%%
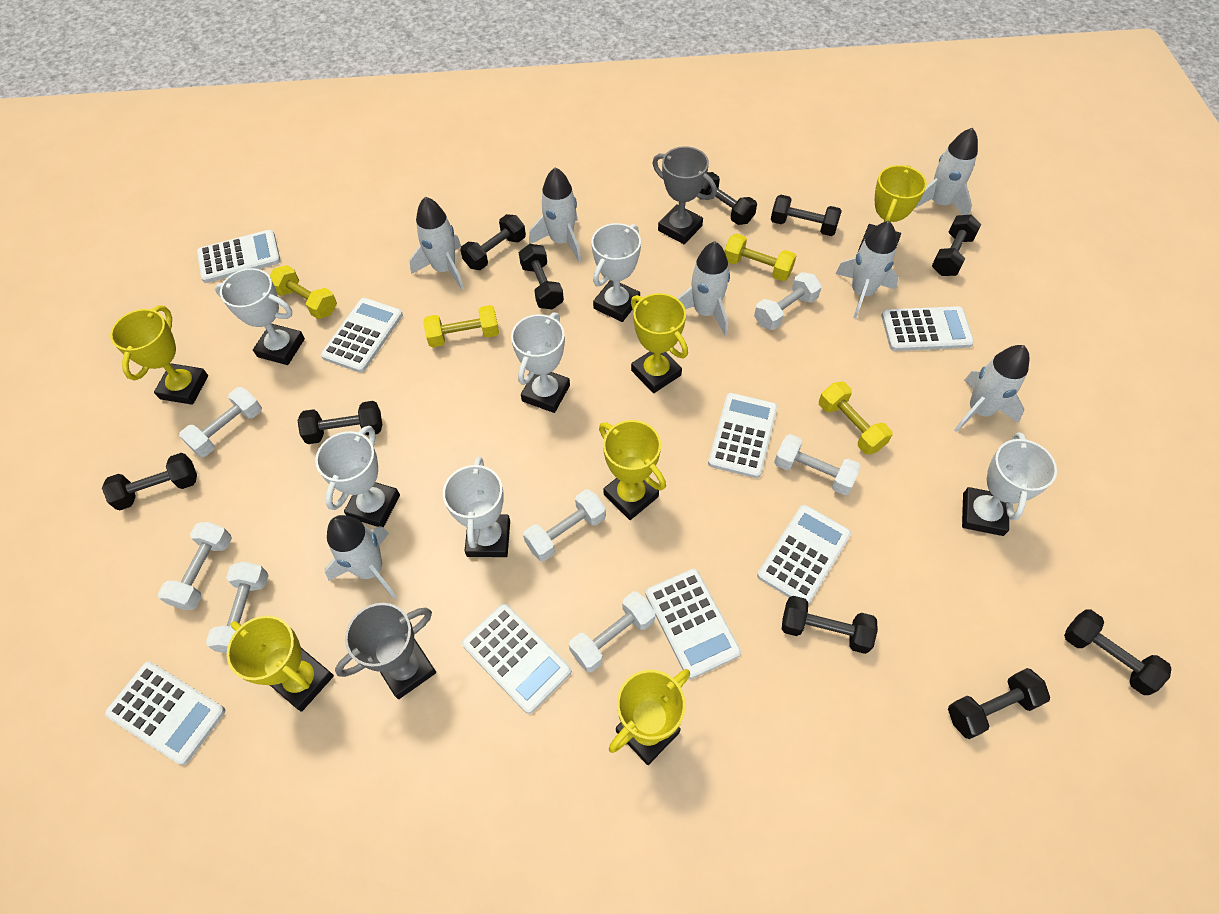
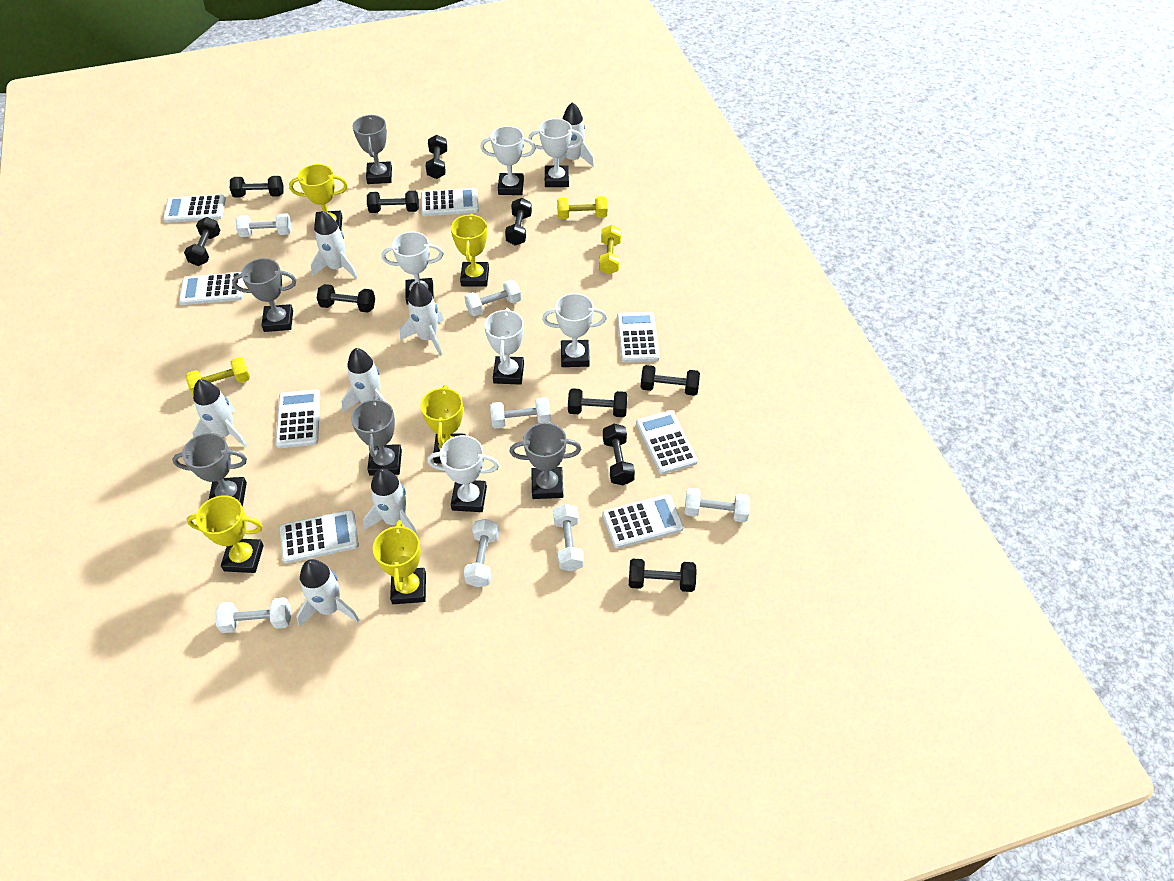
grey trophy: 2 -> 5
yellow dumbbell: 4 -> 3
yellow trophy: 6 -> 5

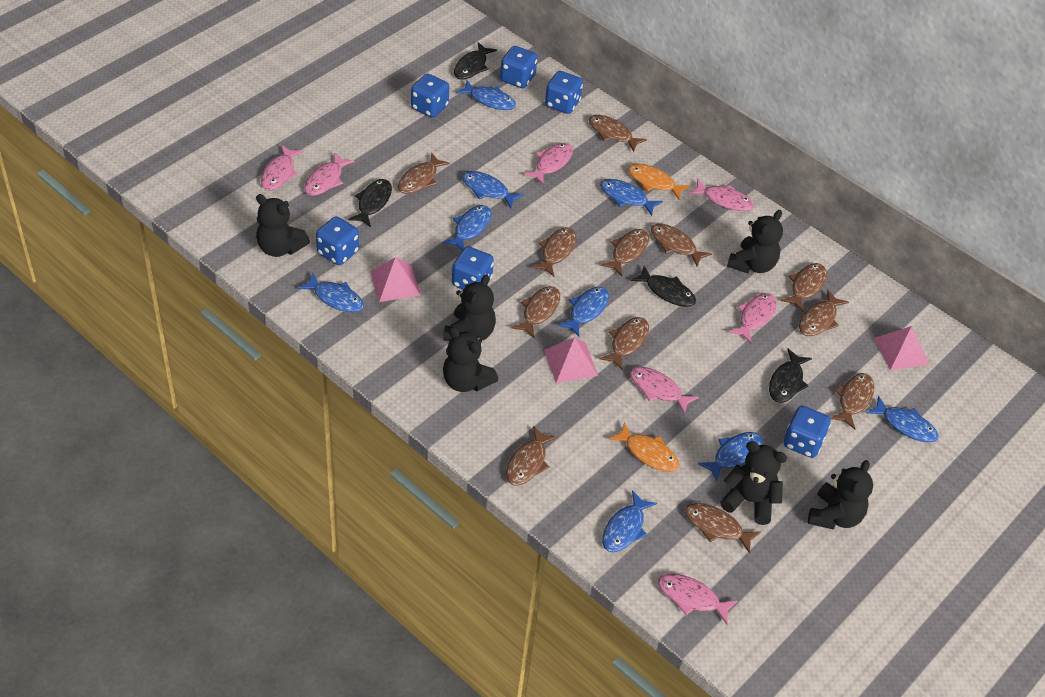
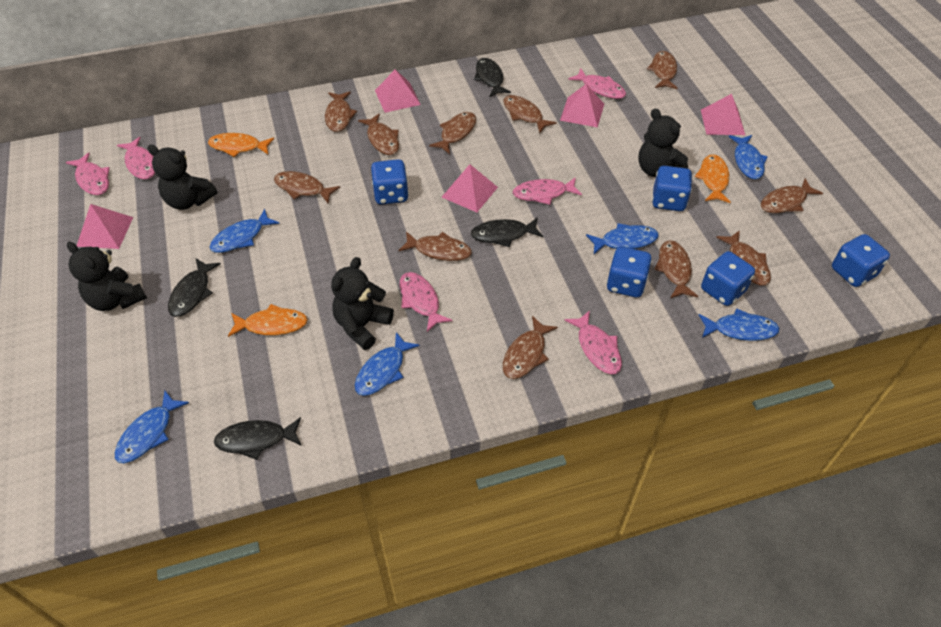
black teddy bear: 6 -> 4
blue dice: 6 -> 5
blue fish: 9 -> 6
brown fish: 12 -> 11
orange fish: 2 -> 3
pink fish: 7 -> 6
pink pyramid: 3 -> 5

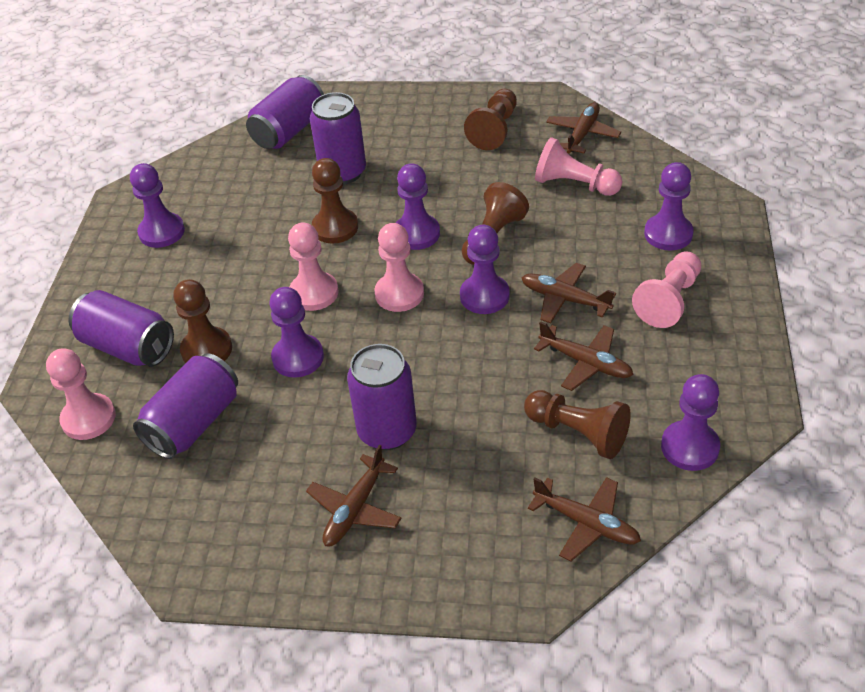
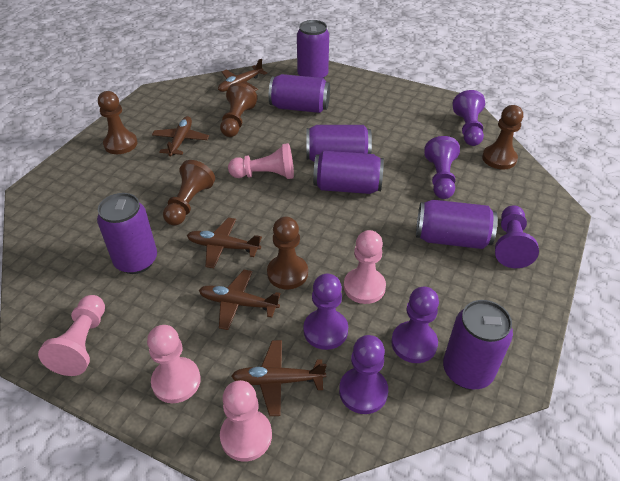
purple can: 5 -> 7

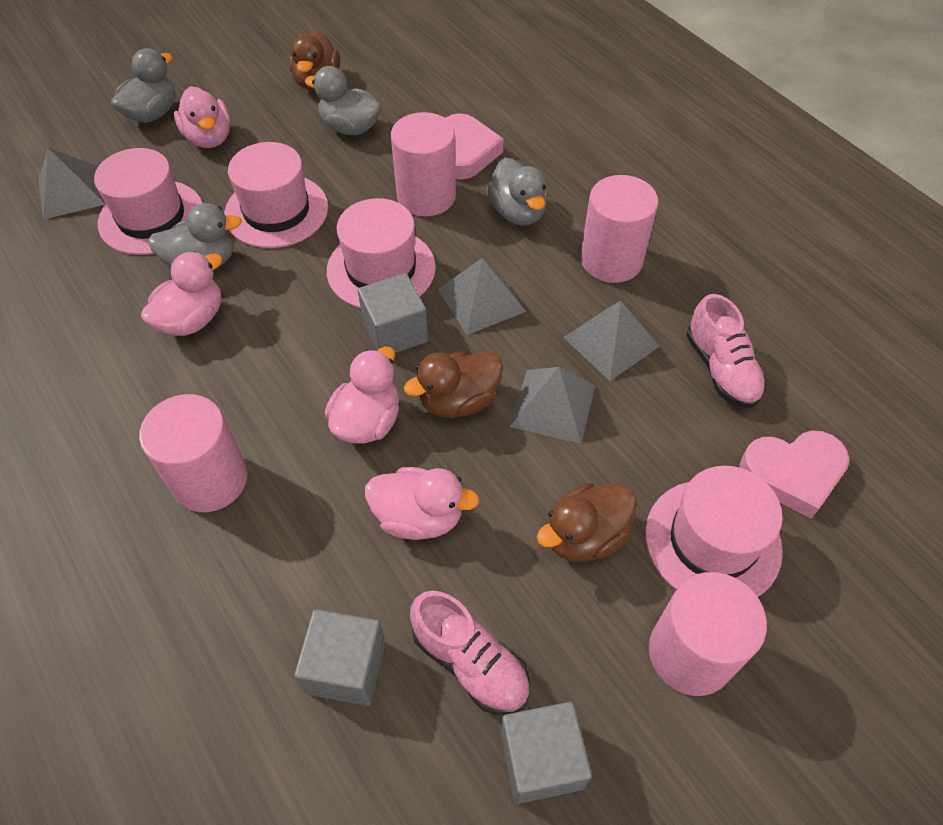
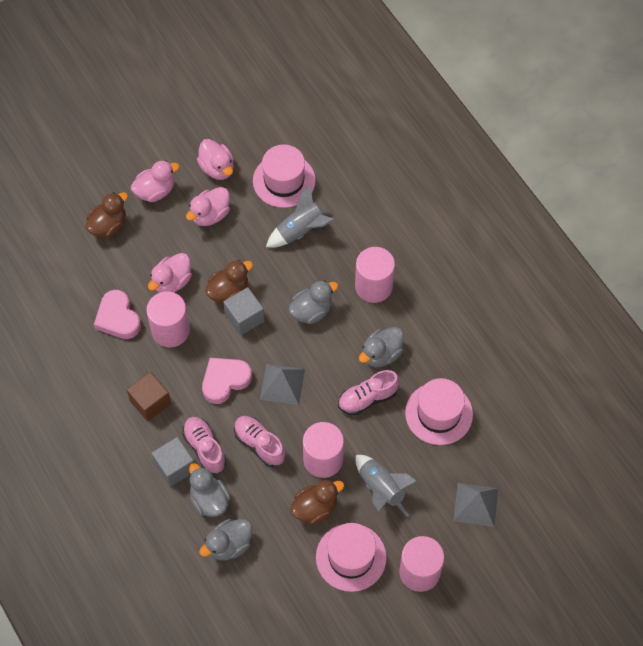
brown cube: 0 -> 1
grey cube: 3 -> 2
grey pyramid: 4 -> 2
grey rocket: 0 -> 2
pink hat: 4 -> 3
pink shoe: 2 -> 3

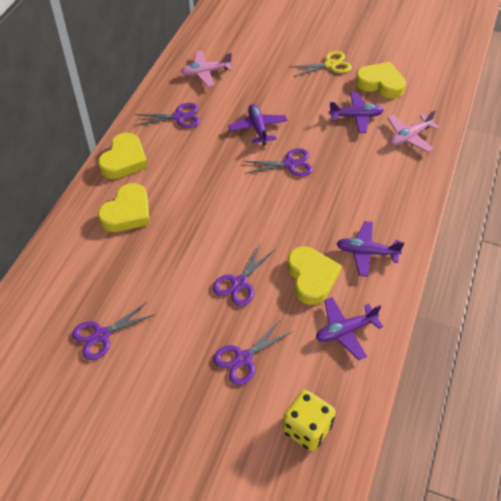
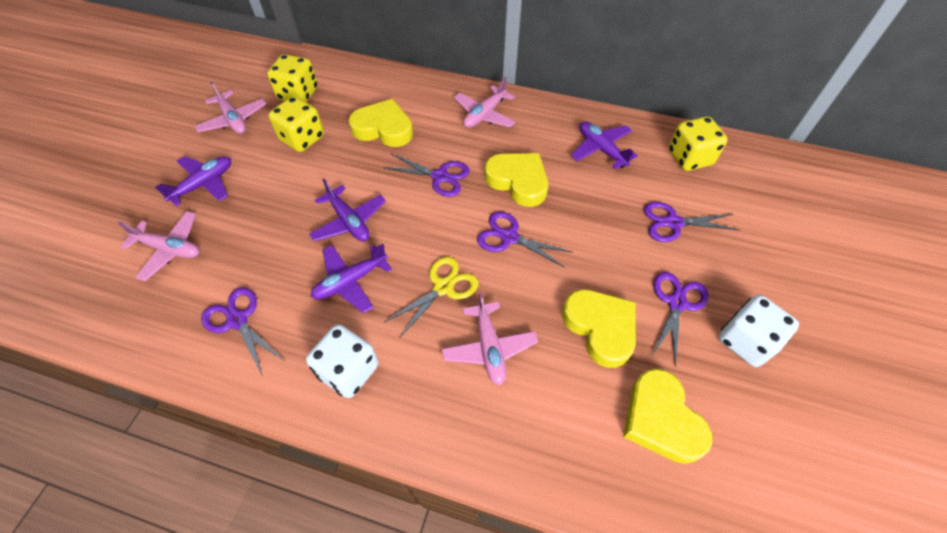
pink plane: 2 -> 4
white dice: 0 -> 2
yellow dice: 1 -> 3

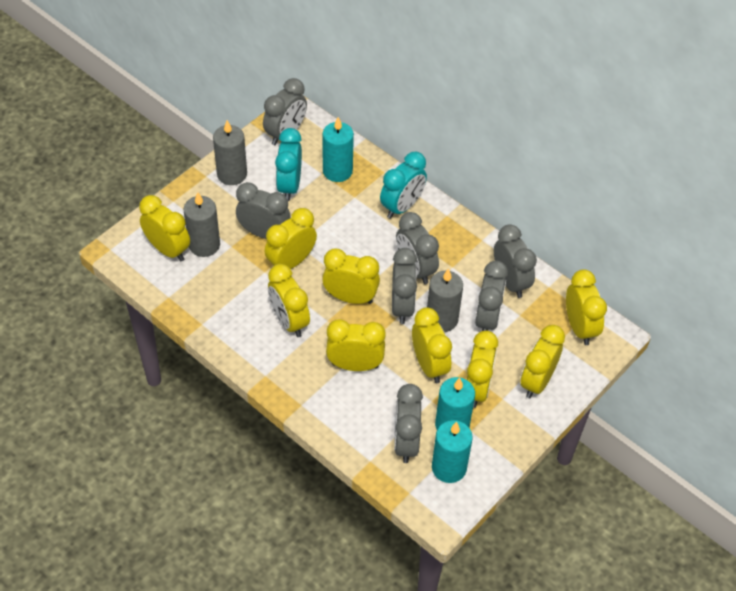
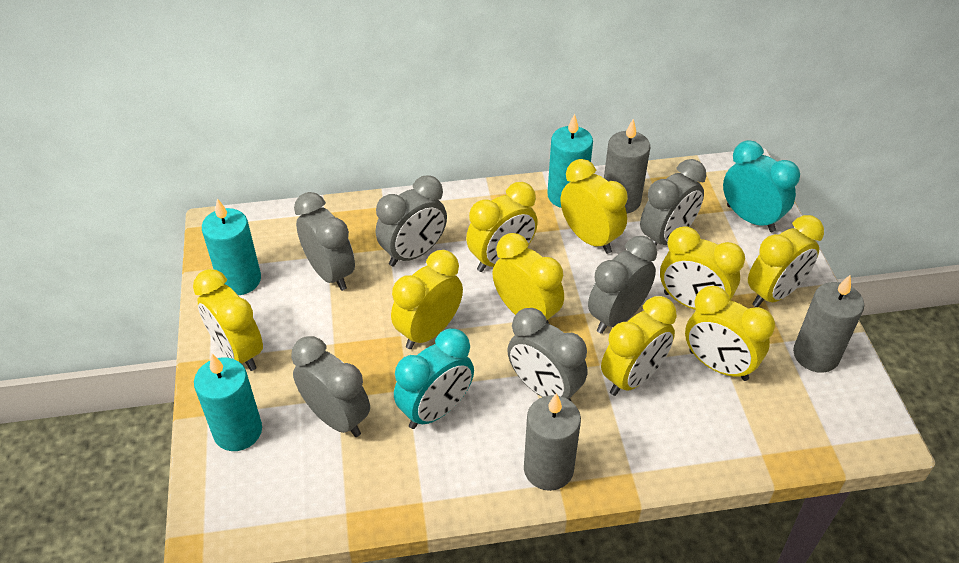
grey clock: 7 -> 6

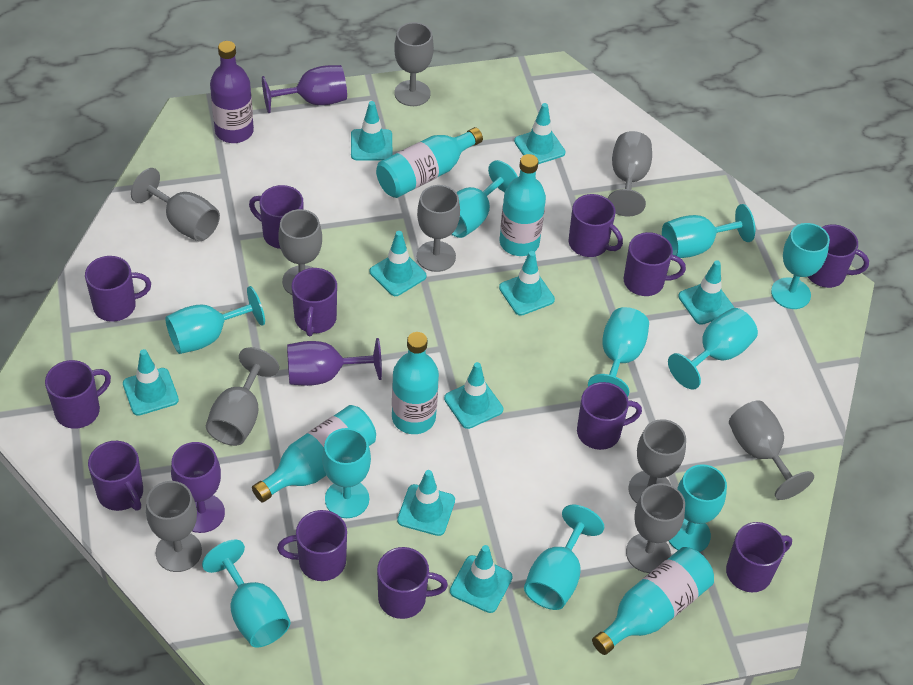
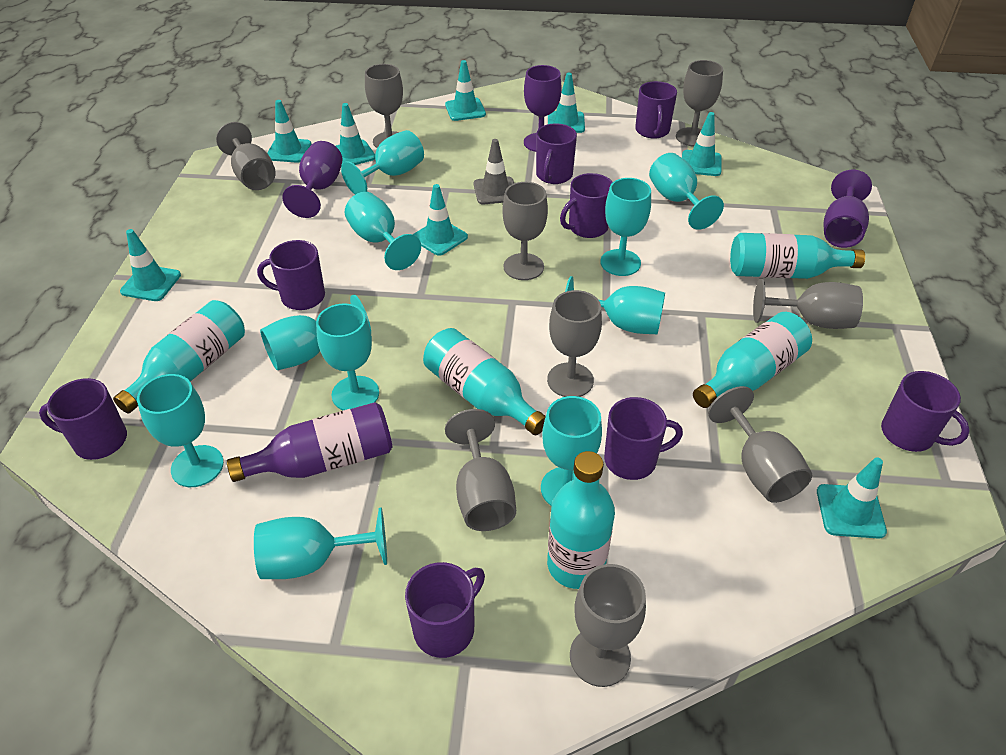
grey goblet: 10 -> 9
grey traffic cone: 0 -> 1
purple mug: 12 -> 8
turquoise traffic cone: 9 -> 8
%%
What to work on
The expected result is the material restated word for word, minus any picture.

Exercise answer
grey trophy: 2 -> 5
yellow dumbbell: 4 -> 3
yellow trophy: 6 -> 5

black teddy bear: 6 -> 4
blue dice: 6 -> 5
blue fish: 9 -> 6
brown fish: 12 -> 11
orange fish: 2 -> 3
pink fish: 7 -> 6
pink pyramid: 3 -> 5

purple can: 5 -> 7

brown cube: 0 -> 1
grey cube: 3 -> 2
grey pyramid: 4 -> 2
grey rocket: 0 -> 2
pink hat: 4 -> 3
pink shoe: 2 -> 3

pink plane: 2 -> 4
white dice: 0 -> 2
yellow dice: 1 -> 3

grey clock: 7 -> 6

grey goblet: 10 -> 9
grey traffic cone: 0 -> 1
purple mug: 12 -> 8
turquoise traffic cone: 9 -> 8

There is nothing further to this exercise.